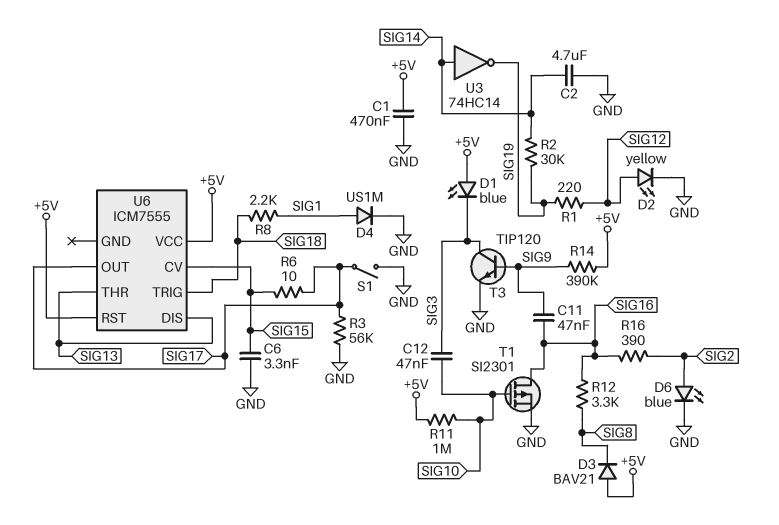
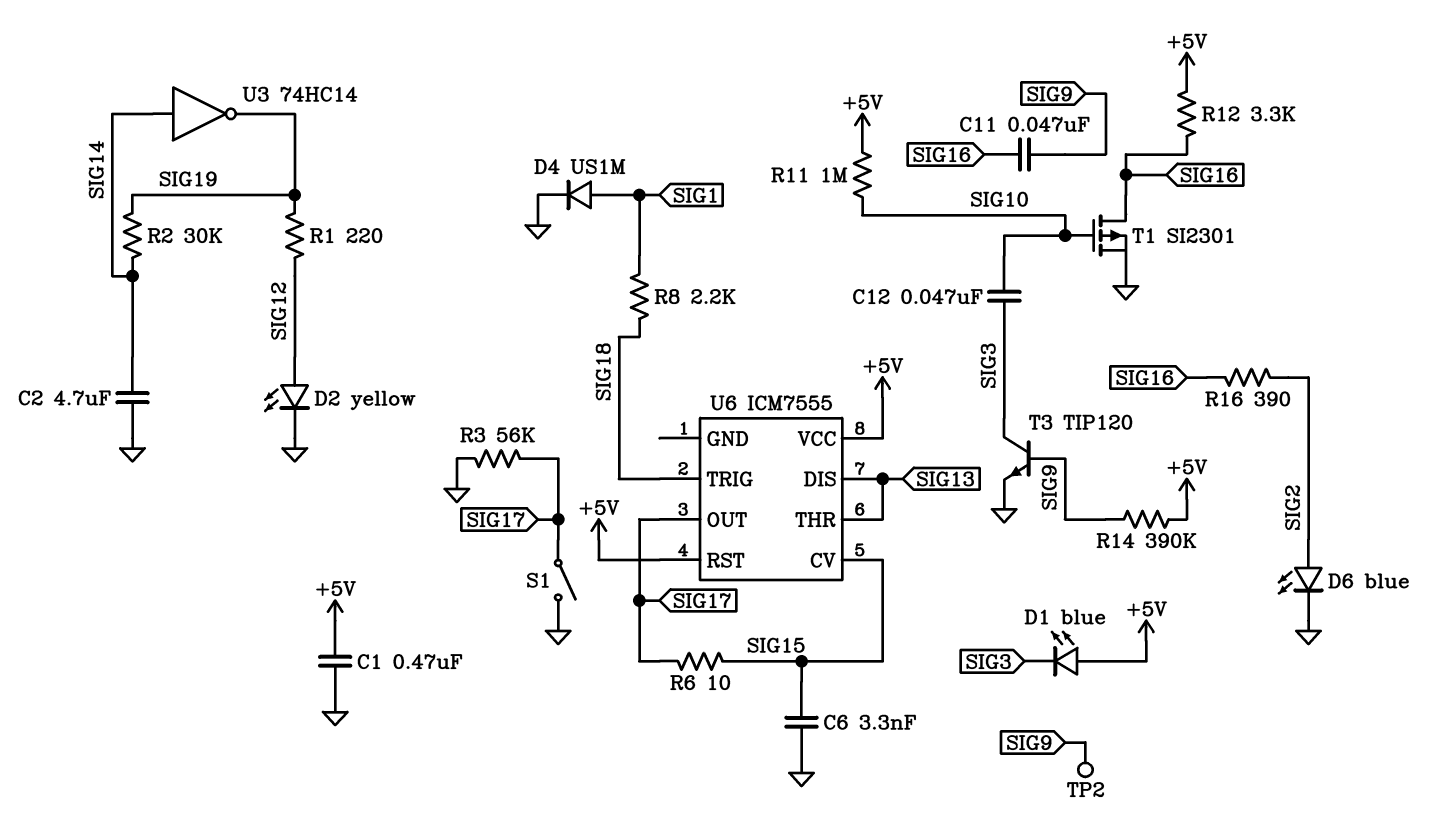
D3: diode BAV21 (A +5V, K SIG8) -> none
R12: 3.3k (SIG8, SIG16) -> 3.3k (+5V, SIG16)
TP2: none -> test point (SIG9)

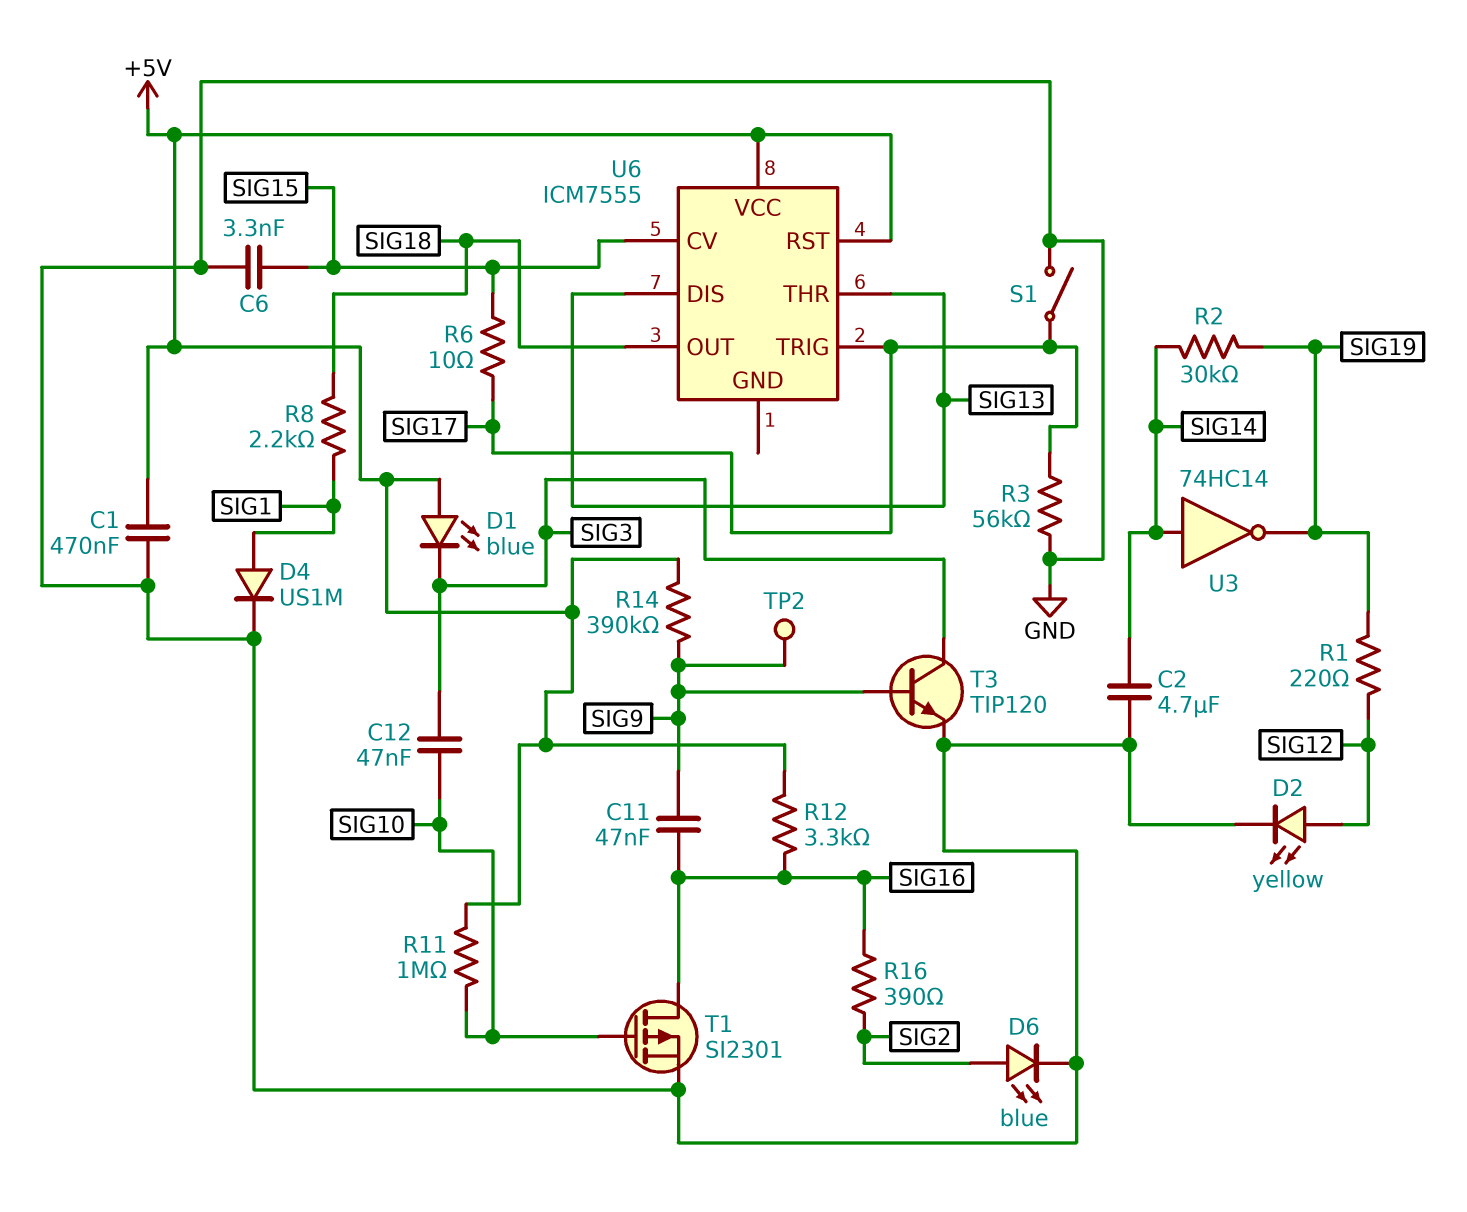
U6 pin OUT: SIG17 -> SIG18
U6 pin TRIG: SIG18 -> SIG17

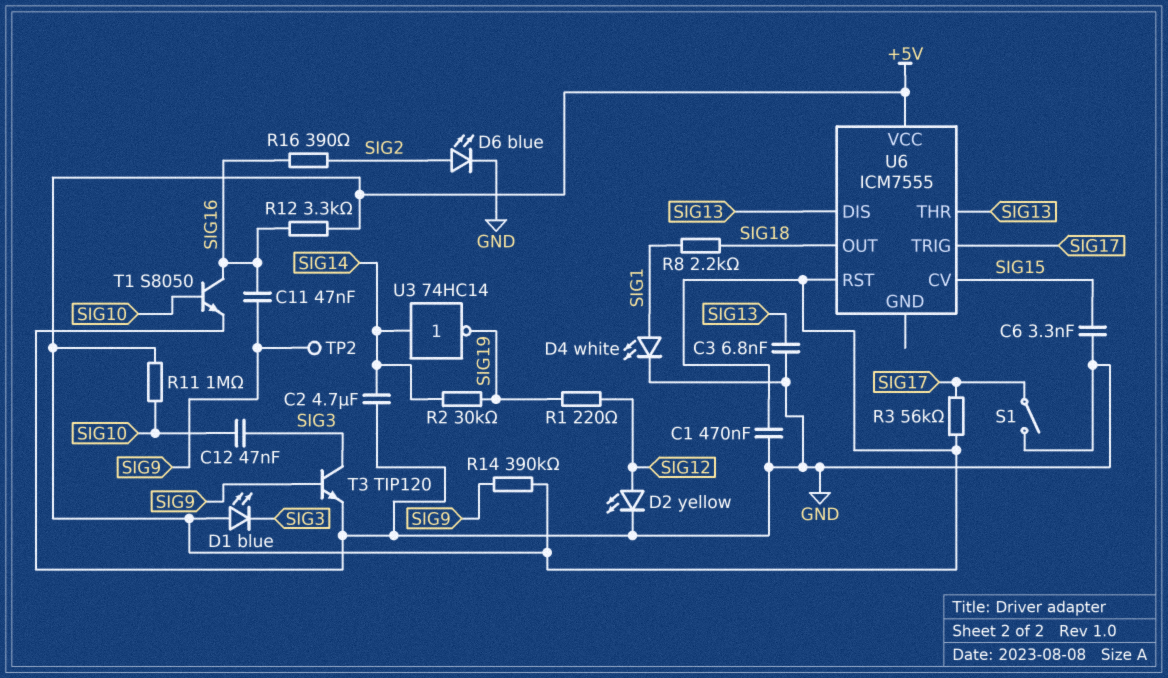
C3: none -> 6.8nF (GND, SIG13)
D4: diode US1M (A SIG1, K GND) -> LED white (A SIG1, K GND)
R3: 56k (GND, SIG17) -> 56k (+5V, SIG17)
R6: 10 (SIG15, SIG17) -> none
T1: PMOS SI2301 (G SIG10, D SIG16, S GND) -> NPN S8050 (B SIG10, C SIG16, E GND)

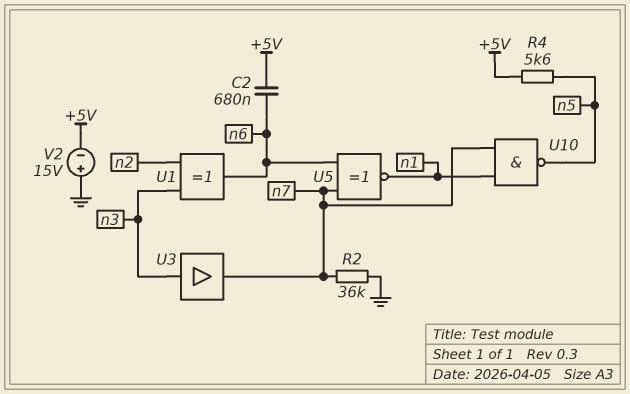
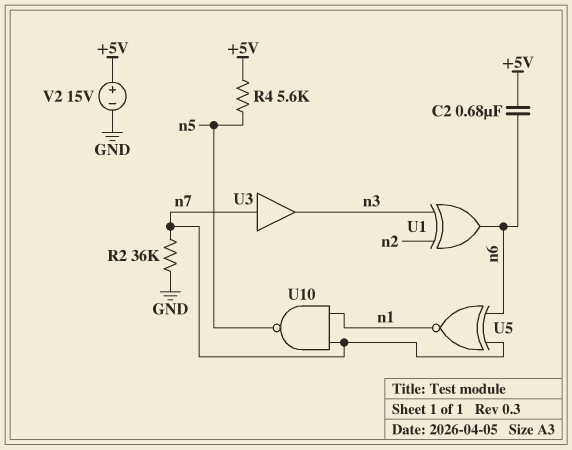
U3: buffer (in n3, out n7) -> buffer (in n7, out n3)
V2: 15V (plus GND, minus +5V) -> 15V (plus +5V, minus GND)

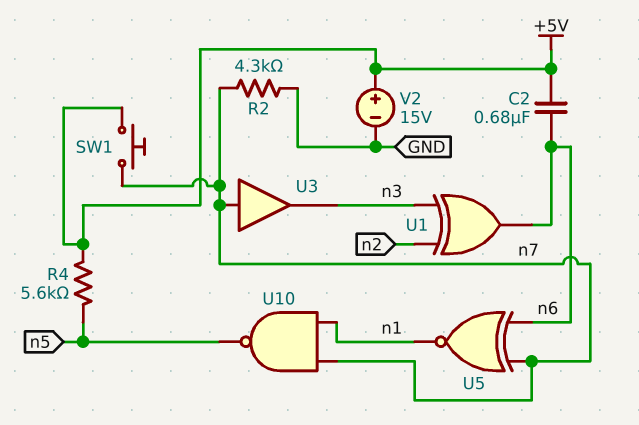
R2: 36k (GND, n7) -> 4.3k (GND, n7)
SW1: none -> button (+5V, n7)

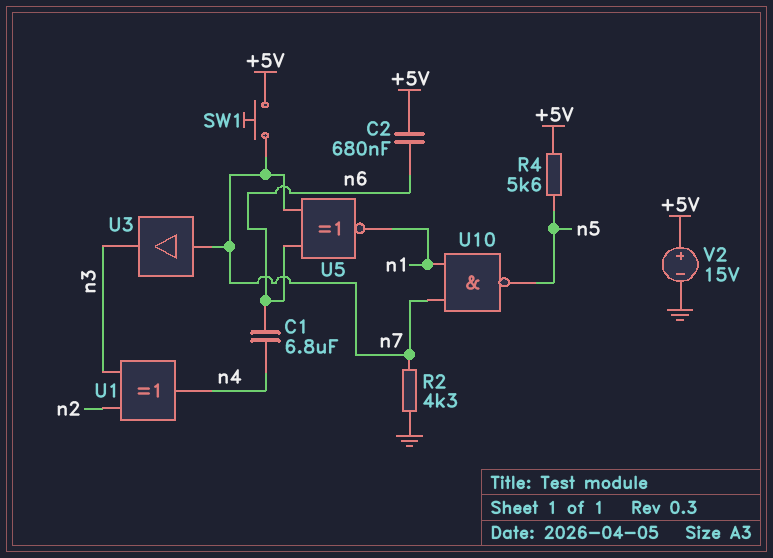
C1: none -> 6.8uF (n4, n6)
U1: XOR (in n2, in n3, out n6) -> XOR (in n2, in n3, out n4)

#####

What you are asked to do: Give the entries above again in full and exactly, but not the pictures.

Solution for this exercise:
D3: diode BAV21 (A +5V, K SIG8) -> none
R12: 3.3k (SIG8, SIG16) -> 3.3k (+5V, SIG16)
TP2: none -> test point (SIG9)

U6 pin OUT: SIG17 -> SIG18
U6 pin TRIG: SIG18 -> SIG17

C3: none -> 6.8nF (GND, SIG13)
D4: diode US1M (A SIG1, K GND) -> LED white (A SIG1, K GND)
R3: 56k (GND, SIG17) -> 56k (+5V, SIG17)
R6: 10 (SIG15, SIG17) -> none
T1: PMOS SI2301 (G SIG10, D SIG16, S GND) -> NPN S8050 (B SIG10, C SIG16, E GND)

U3: buffer (in n3, out n7) -> buffer (in n7, out n3)
V2: 15V (plus GND, minus +5V) -> 15V (plus +5V, minus GND)

R2: 36k (GND, n7) -> 4.3k (GND, n7)
SW1: none -> button (+5V, n7)

C1: none -> 6.8uF (n4, n6)
U1: XOR (in n2, in n3, out n6) -> XOR (in n2, in n3, out n4)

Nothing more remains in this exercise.